◆ **Goal of the exercise**
Reprint all records below exactly. No images.

---*---

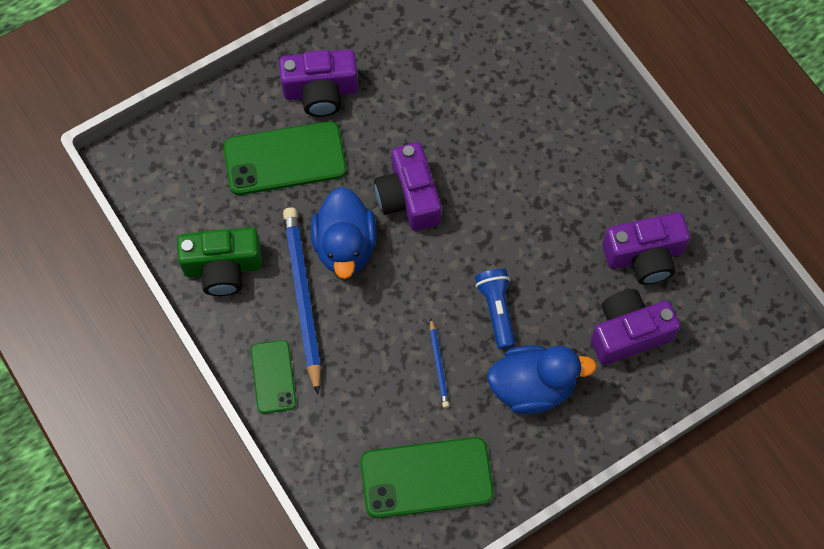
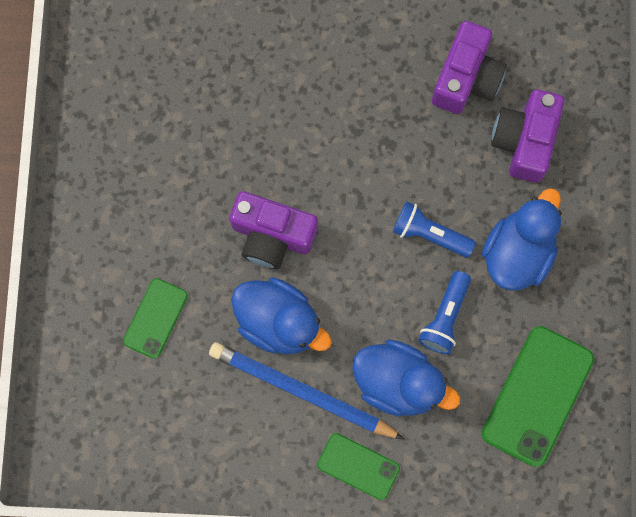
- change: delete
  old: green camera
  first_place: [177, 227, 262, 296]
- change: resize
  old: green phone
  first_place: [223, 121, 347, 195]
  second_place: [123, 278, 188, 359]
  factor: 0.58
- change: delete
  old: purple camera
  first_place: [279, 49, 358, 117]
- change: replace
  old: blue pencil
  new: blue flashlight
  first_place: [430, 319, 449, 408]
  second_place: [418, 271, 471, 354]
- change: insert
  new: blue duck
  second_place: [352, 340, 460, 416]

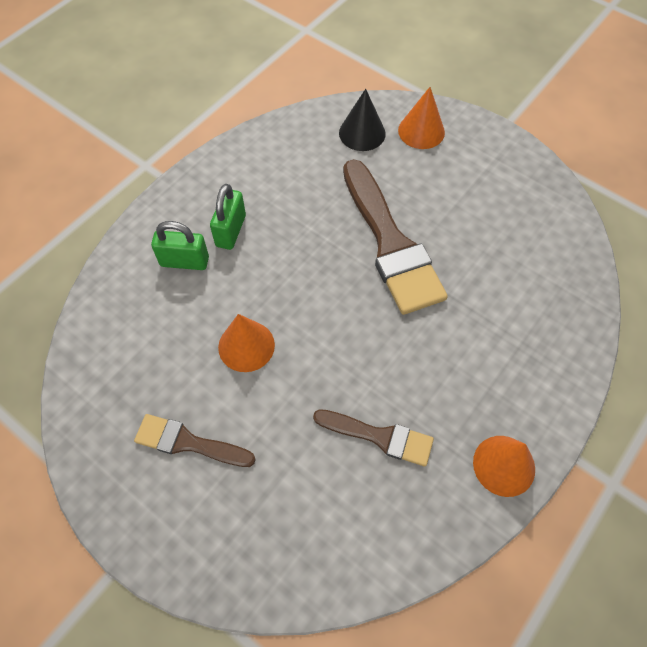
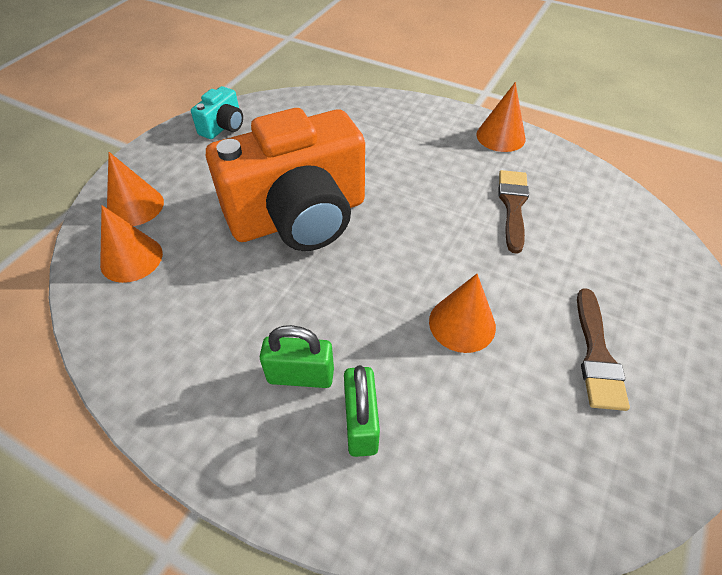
- change: recolor
  old: black cone
  new: orange cone
  first_place: [339, 89, 386, 151]
  second_place: [100, 205, 163, 283]
- change: replace
  old: brown brush
  new: orange camera
  first_place: [343, 159, 448, 315]
  second_place: [206, 108, 365, 251]
- change: insert
  new: turquoise camera
  second_place: [191, 86, 243, 139]

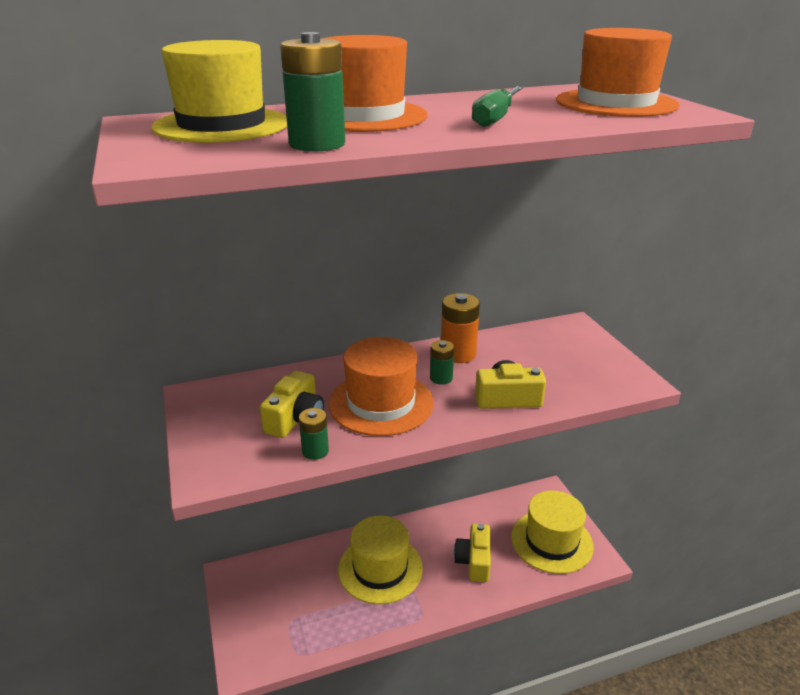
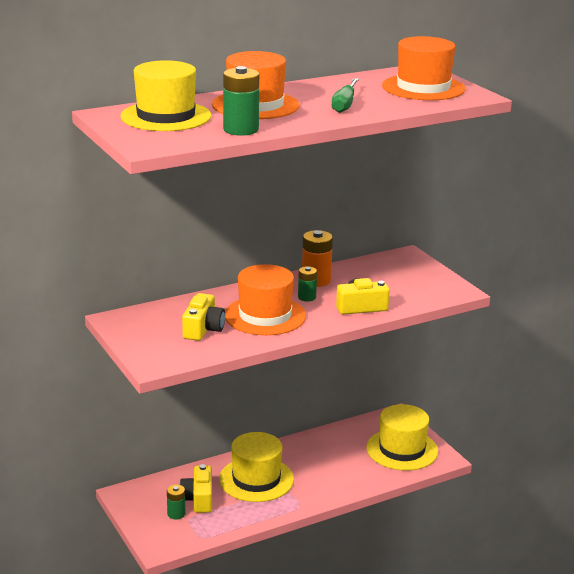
- change: move
  old: green battery
  first_place: [299, 408, 329, 460]
  second_place: [167, 484, 185, 520]
- change: move
  old: yellow camera
  first_place: [454, 524, 491, 582]
  second_place: [179, 464, 212, 513]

---*---

◆ **Answer box**
- change: delete
  old: green camera
  first_place: [177, 227, 262, 296]
- change: resize
  old: green phone
  first_place: [223, 121, 347, 195]
  second_place: [123, 278, 188, 359]
  factor: 0.58
- change: delete
  old: purple camera
  first_place: [279, 49, 358, 117]
- change: replace
  old: blue pencil
  new: blue flashlight
  first_place: [430, 319, 449, 408]
  second_place: [418, 271, 471, 354]
- change: insert
  new: blue duck
  second_place: [352, 340, 460, 416]

- change: recolor
  old: black cone
  new: orange cone
  first_place: [339, 89, 386, 151]
  second_place: [100, 205, 163, 283]
- change: replace
  old: brown brush
  new: orange camera
  first_place: [343, 159, 448, 315]
  second_place: [206, 108, 365, 251]
- change: insert
  new: turquoise camera
  second_place: [191, 86, 243, 139]

- change: move
  old: green battery
  first_place: [299, 408, 329, 460]
  second_place: [167, 484, 185, 520]
- change: move
  old: yellow camera
  first_place: [454, 524, 491, 582]
  second_place: [179, 464, 212, 513]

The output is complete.